(What to do) Below is a listing. Copy each line of it that holds the word "degrees".
*** Opening Data excerpt ***
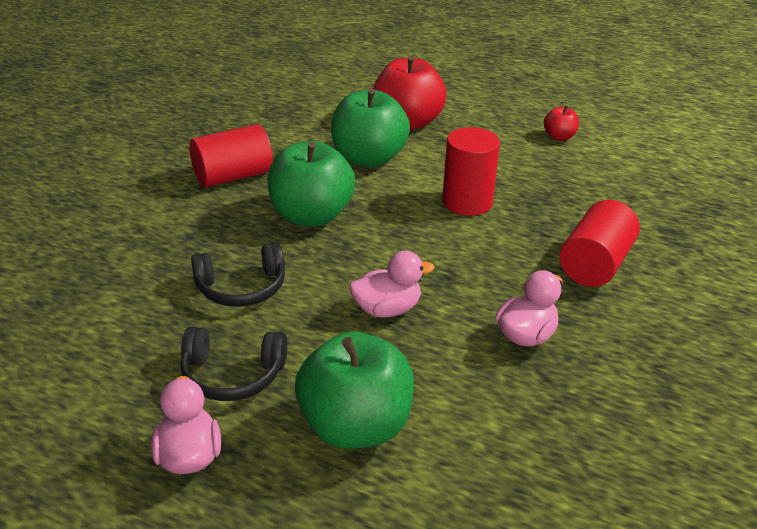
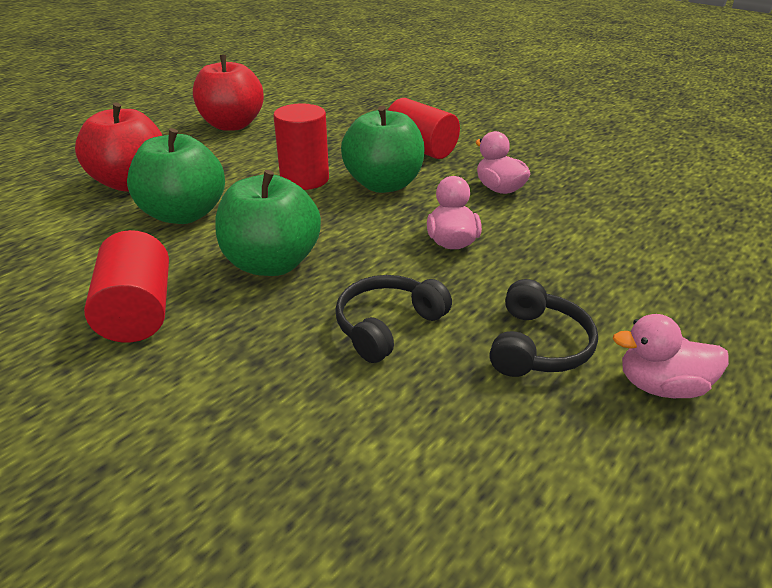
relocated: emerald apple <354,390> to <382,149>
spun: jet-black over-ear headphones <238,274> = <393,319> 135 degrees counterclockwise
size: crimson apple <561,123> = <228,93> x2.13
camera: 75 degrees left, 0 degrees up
*** Closing Data excerpt ***
(Task solution)
spun: jet-black over-ear headphones <238,274> = <393,319> 135 degrees counterclockwise
camera: 75 degrees left, 0 degrees up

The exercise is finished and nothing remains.